Exercise details = From the entries below, reproduce exactly the lines from the one with "cyan semicircle: (383, 246)" through the one with "red circle: (71, 114) -> (49, 64), moved", both included, without images.

Available data =
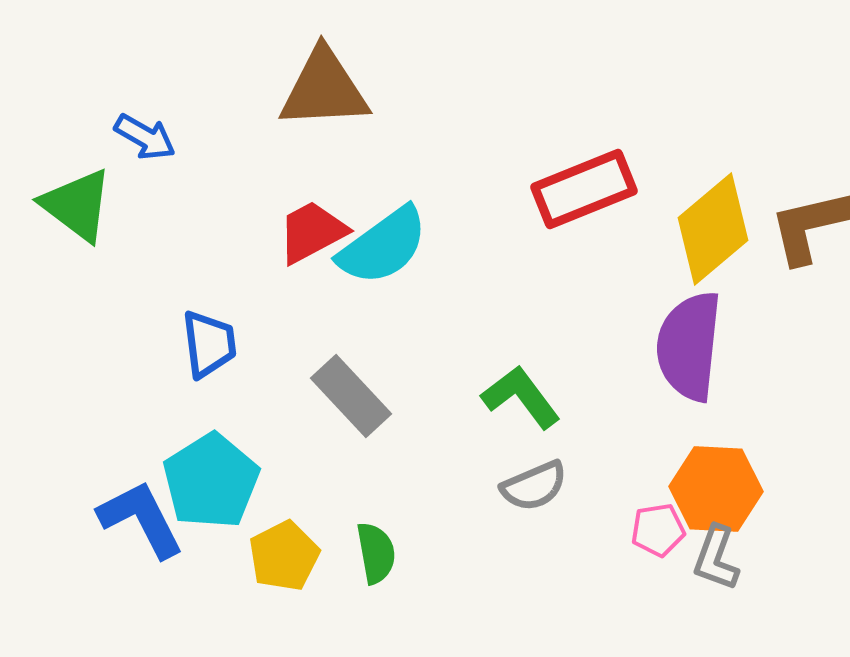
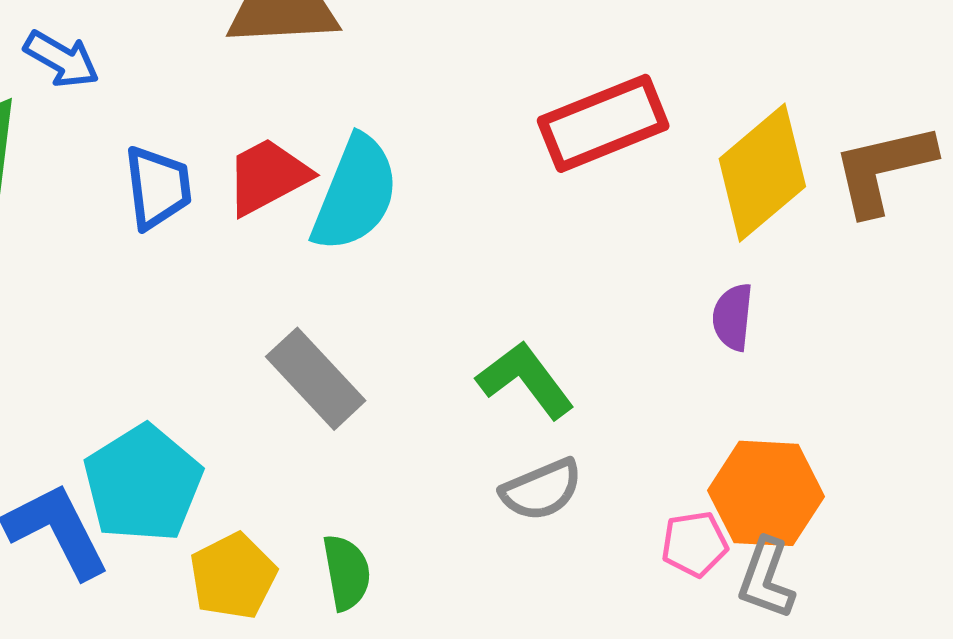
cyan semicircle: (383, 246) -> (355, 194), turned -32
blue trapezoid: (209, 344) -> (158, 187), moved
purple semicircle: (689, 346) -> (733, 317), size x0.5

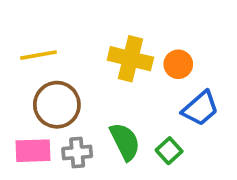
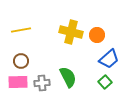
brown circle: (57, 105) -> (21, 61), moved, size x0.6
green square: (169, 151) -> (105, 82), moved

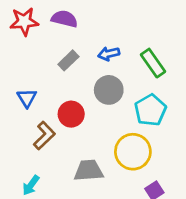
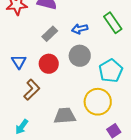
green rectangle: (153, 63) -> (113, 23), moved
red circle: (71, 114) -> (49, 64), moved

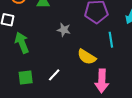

--

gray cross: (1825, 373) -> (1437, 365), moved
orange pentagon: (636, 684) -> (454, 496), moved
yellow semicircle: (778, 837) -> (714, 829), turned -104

Task response =
cyan semicircle: (383, 246) -> (355, 194), turned -32
blue trapezoid: (209, 344) -> (158, 187), moved
purple semicircle: (689, 346) -> (733, 317), size x0.5

brown circle: (57, 105) -> (21, 61), moved, size x0.6
green square: (169, 151) -> (105, 82), moved

green rectangle: (153, 63) -> (113, 23), moved
red circle: (71, 114) -> (49, 64), moved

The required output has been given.